> **Required action**
Which lines below contain the word "camera"? Copy each one.

> **Records provided**
----

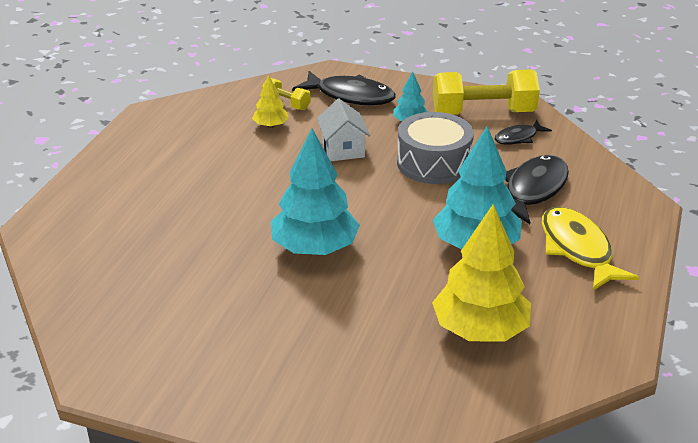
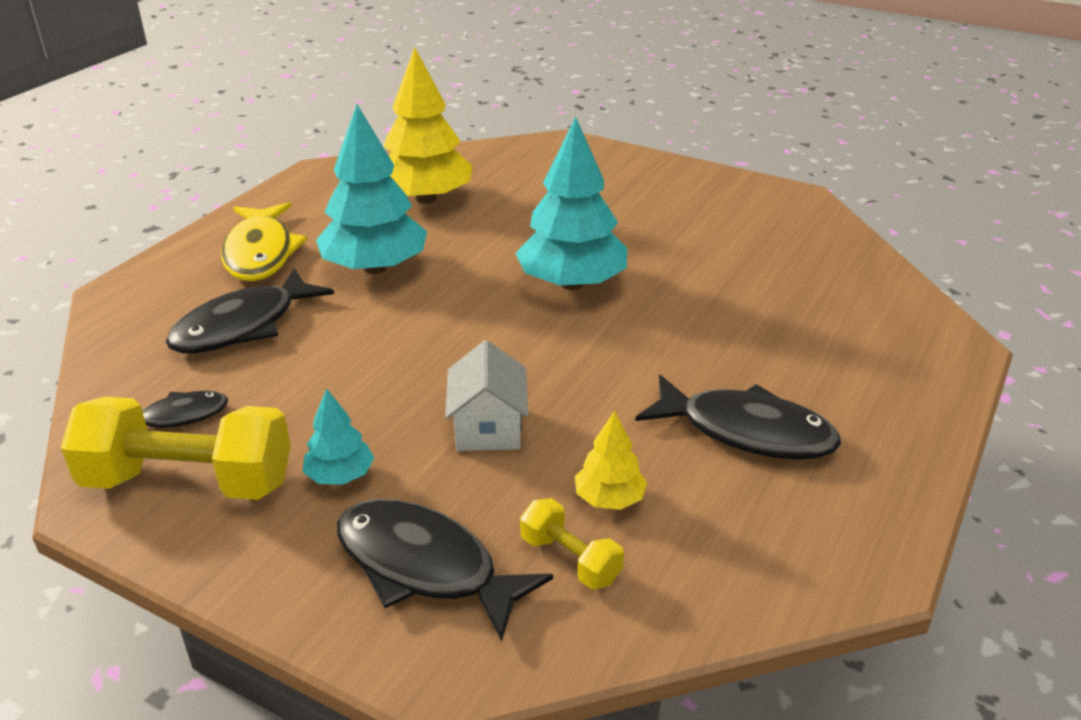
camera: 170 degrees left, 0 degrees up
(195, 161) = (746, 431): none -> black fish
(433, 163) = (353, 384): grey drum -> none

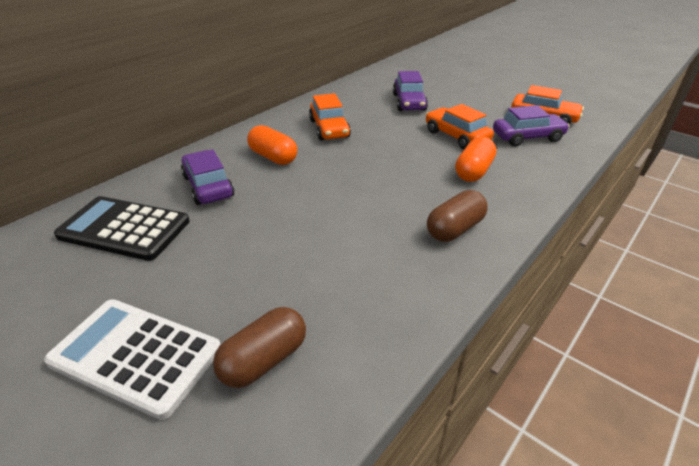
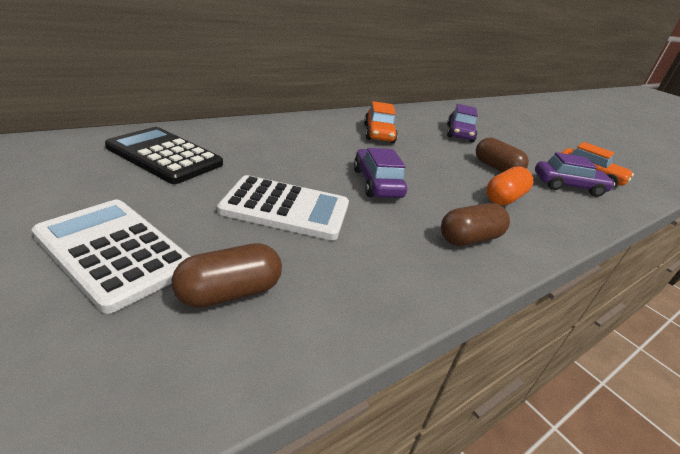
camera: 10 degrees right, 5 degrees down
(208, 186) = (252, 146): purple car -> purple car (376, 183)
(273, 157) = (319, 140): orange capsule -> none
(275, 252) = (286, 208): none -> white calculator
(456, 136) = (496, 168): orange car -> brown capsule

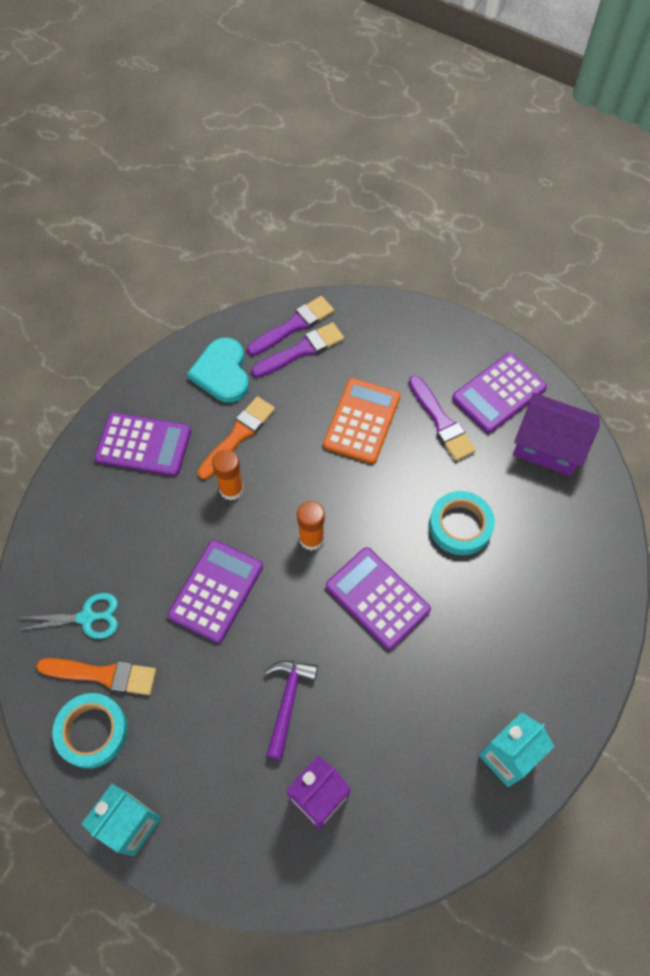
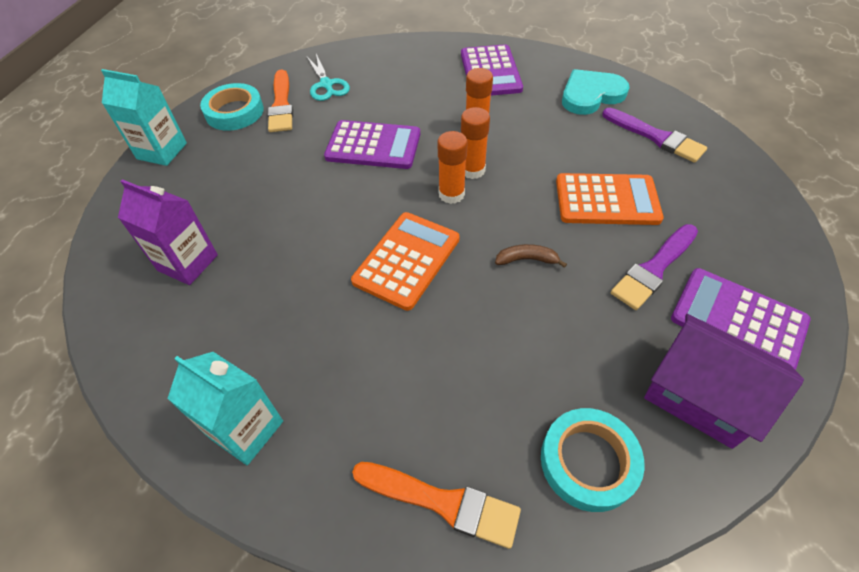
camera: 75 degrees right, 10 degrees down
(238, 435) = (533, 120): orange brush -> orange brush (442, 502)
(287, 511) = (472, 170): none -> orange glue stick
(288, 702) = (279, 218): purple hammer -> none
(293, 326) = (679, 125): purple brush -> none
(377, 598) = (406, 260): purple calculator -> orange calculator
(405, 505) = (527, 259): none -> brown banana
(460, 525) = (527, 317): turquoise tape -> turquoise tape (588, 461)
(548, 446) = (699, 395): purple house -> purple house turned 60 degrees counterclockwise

----

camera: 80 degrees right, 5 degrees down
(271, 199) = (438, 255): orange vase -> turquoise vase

----

> **Exercise output**
camera: 170 degrees left, 0 degrees up
camera: 10 degrees right, 5 degrees down
camera: 75 degrees right, 10 degrees down
camera: 80 degrees right, 5 degrees down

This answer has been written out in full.